Material for the task section start
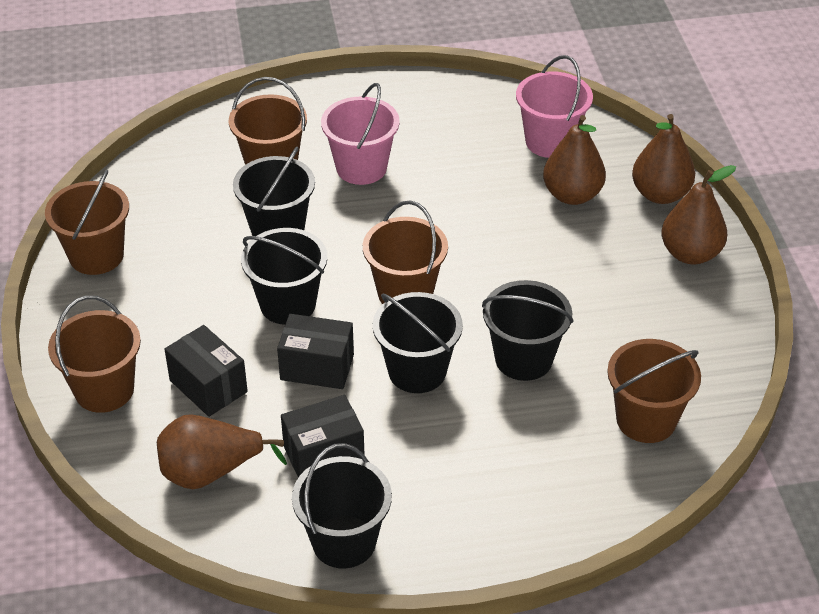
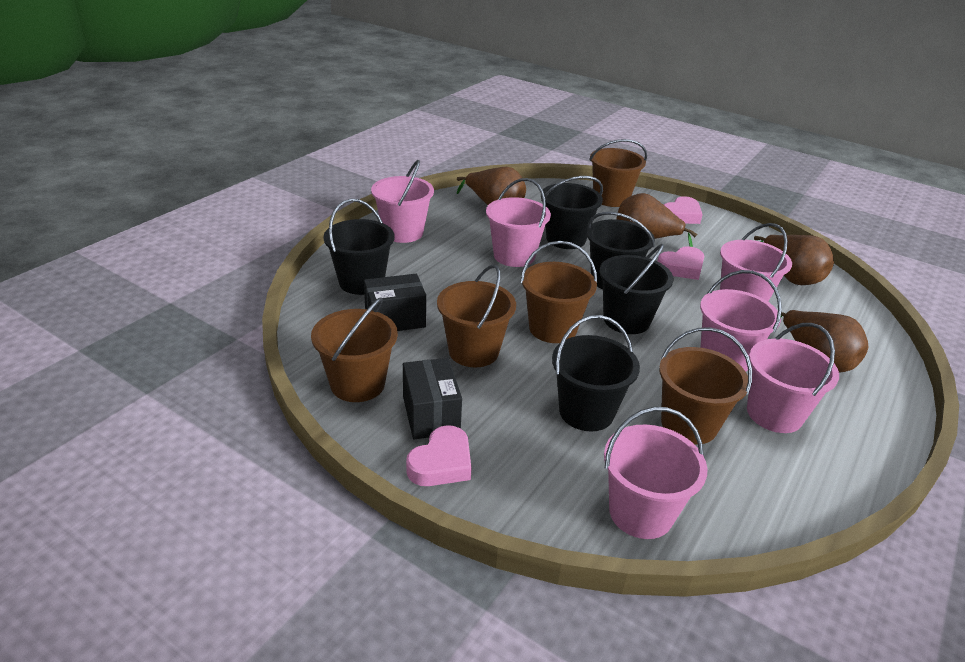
black box: 3 -> 2
pink bucket: 2 -> 6
pink heart: 0 -> 3

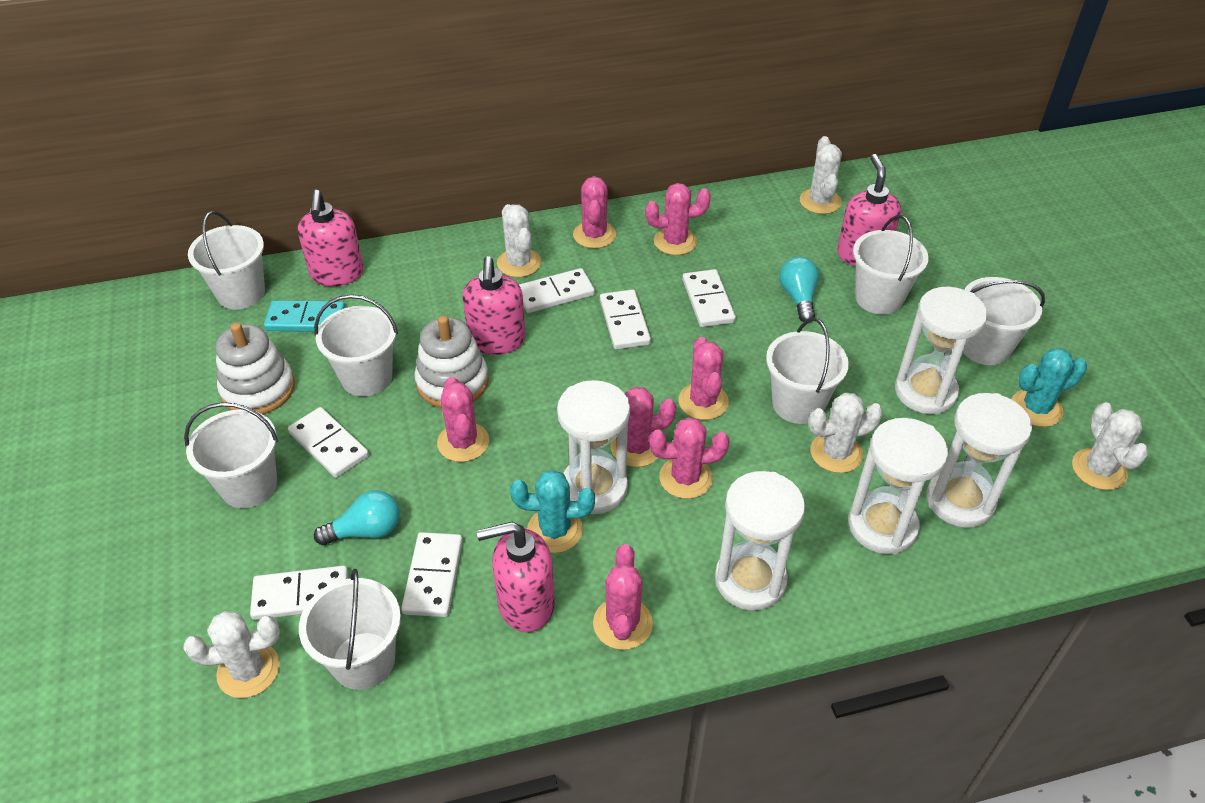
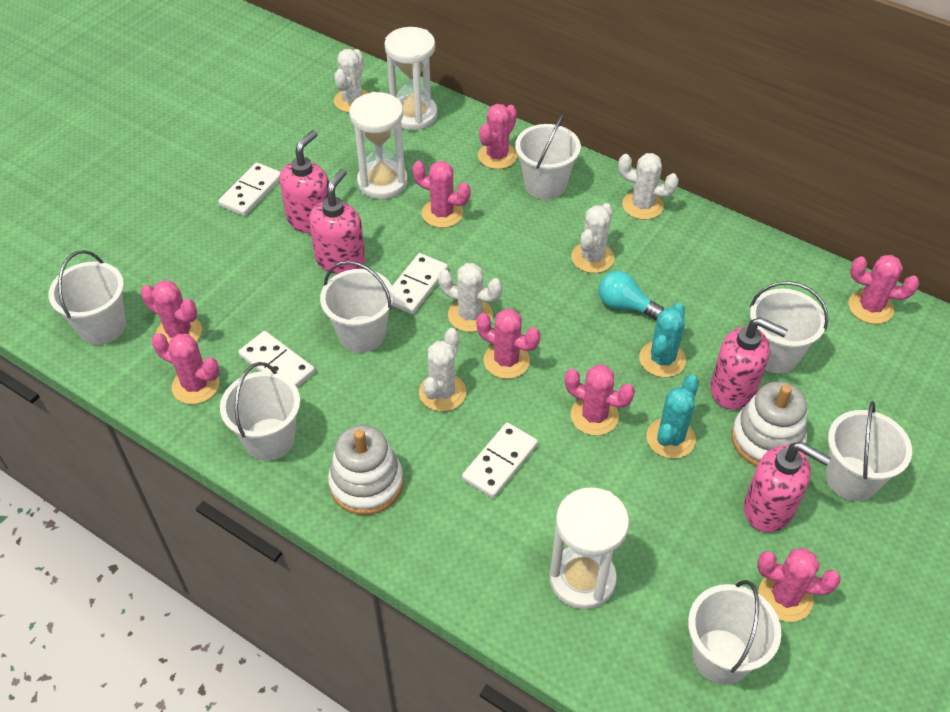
pink cactus: 7 -> 8
turquoise domino: 1 -> 0
turquoise light bulb: 2 -> 1
white domino: 6 -> 4
white hourglass: 5 -> 3

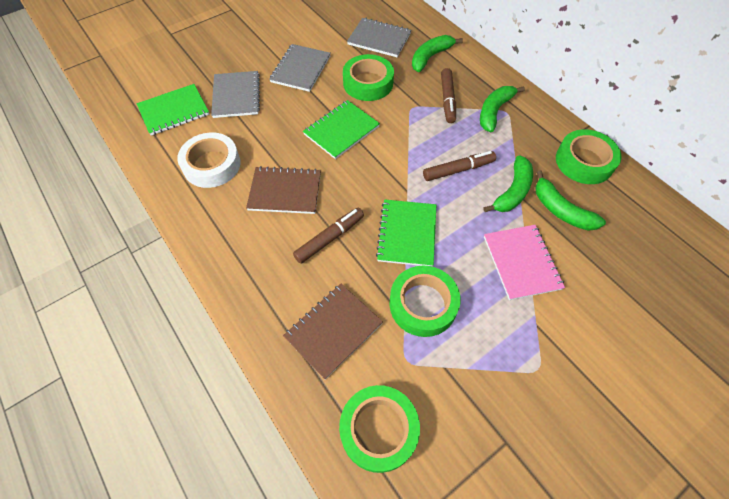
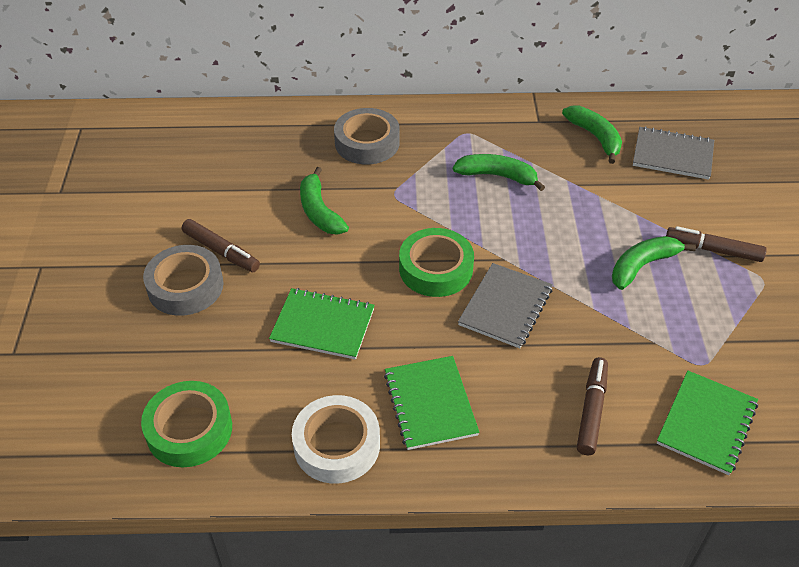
brown notebook: 2 -> 0
green tape: 4 -> 2
grey notebook: 3 -> 2
grey tape: 0 -> 2
pink notebook: 1 -> 0

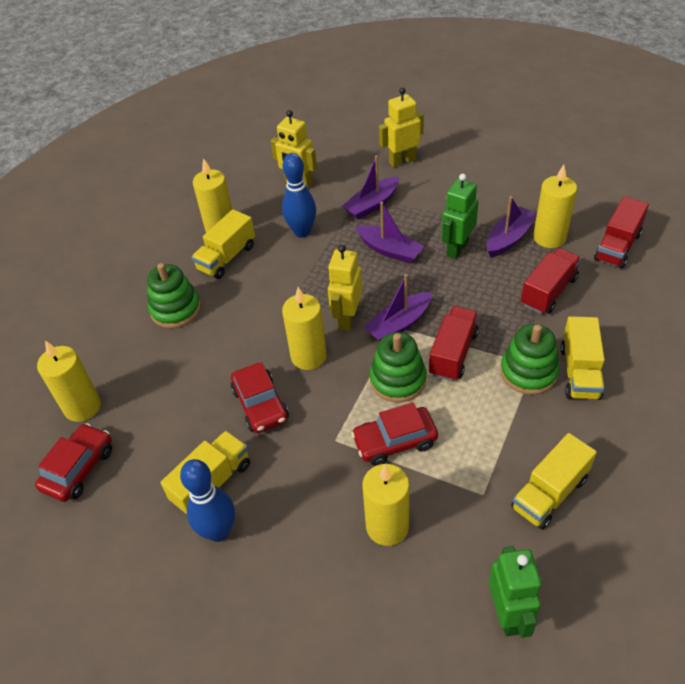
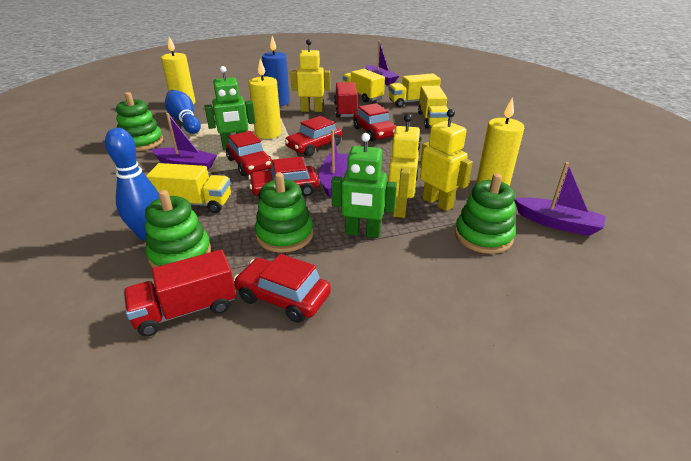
blue candle: 0 -> 1
green stacking toy: 3 -> 4
red car: 3 -> 5
red truck: 3 -> 2
yellow candle: 5 -> 3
Material for the task section end
__Assignment__:
Your copy should match the records above word for word, but without images.

__Answer area__:
black box: 3 -> 2
pink bucket: 2 -> 6
pink heart: 0 -> 3

pink cactus: 7 -> 8
turquoise domino: 1 -> 0
turquoise light bulb: 2 -> 1
white domino: 6 -> 4
white hourglass: 5 -> 3

brown notebook: 2 -> 0
green tape: 4 -> 2
grey notebook: 3 -> 2
grey tape: 0 -> 2
pink notebook: 1 -> 0

blue candle: 0 -> 1
green stacking toy: 3 -> 4
red car: 3 -> 5
red truck: 3 -> 2
yellow candle: 5 -> 3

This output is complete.